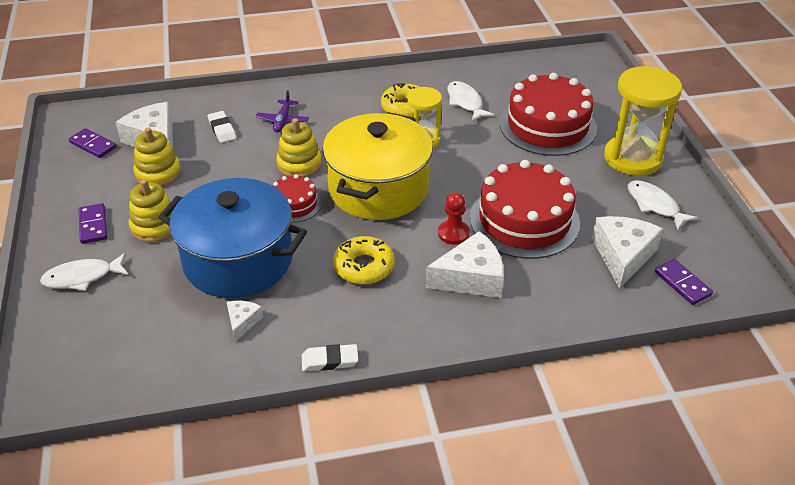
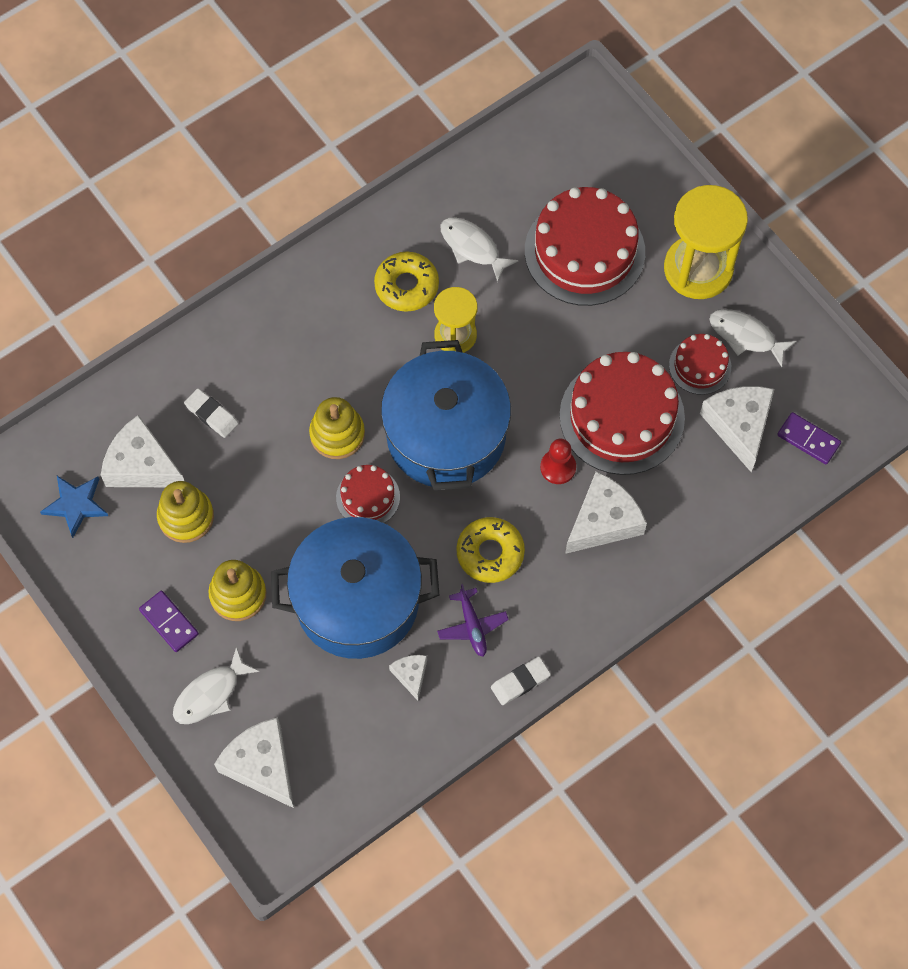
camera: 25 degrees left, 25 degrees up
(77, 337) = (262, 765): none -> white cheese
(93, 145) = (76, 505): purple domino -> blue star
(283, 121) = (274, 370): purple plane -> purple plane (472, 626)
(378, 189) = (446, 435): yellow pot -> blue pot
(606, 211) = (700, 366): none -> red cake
...
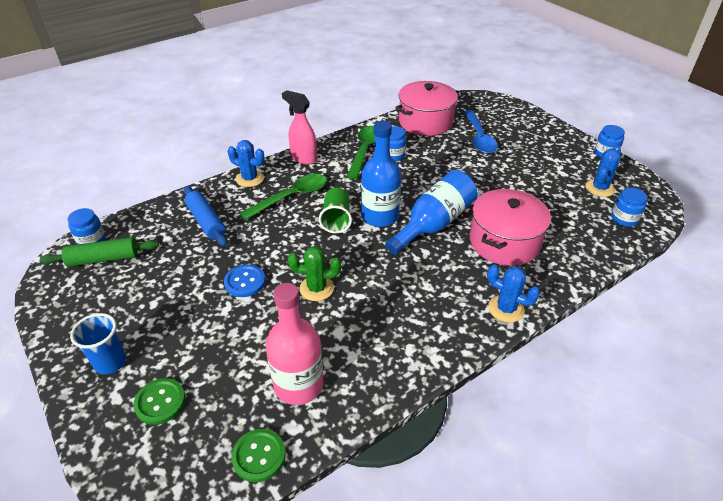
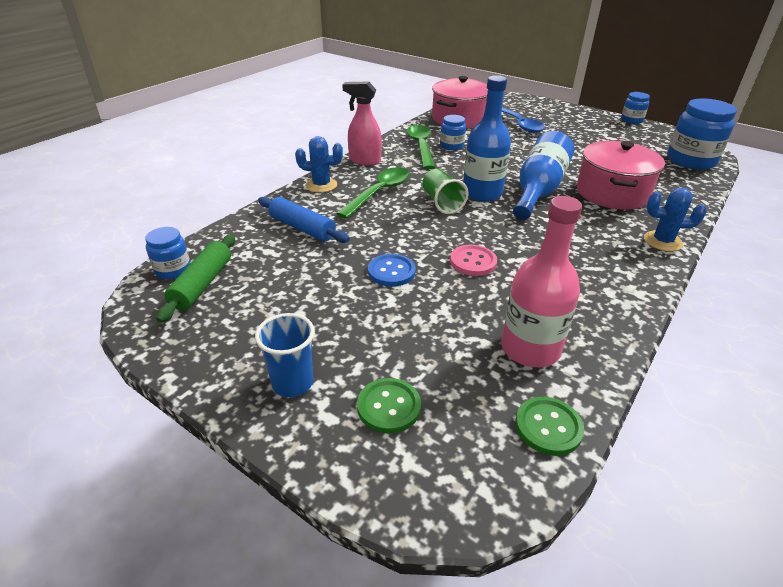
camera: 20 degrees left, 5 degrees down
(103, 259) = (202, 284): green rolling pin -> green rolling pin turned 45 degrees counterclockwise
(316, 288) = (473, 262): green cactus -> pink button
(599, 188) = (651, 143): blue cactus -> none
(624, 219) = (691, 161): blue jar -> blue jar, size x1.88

▶ _WHAT TO PRODUCE_: Find the line with "(93, 145) = (76, 505): purple" in the entries above. Retype it and each line after it, exactly, through the line with "(606, 211) = (700, 366): none -> red cake", and stop there.

▶ _OUTPUT OF THE TASK_:
(93, 145) = (76, 505): purple domino -> blue star
(283, 121) = (274, 370): purple plane -> purple plane (472, 626)
(378, 189) = (446, 435): yellow pot -> blue pot
(606, 211) = (700, 366): none -> red cake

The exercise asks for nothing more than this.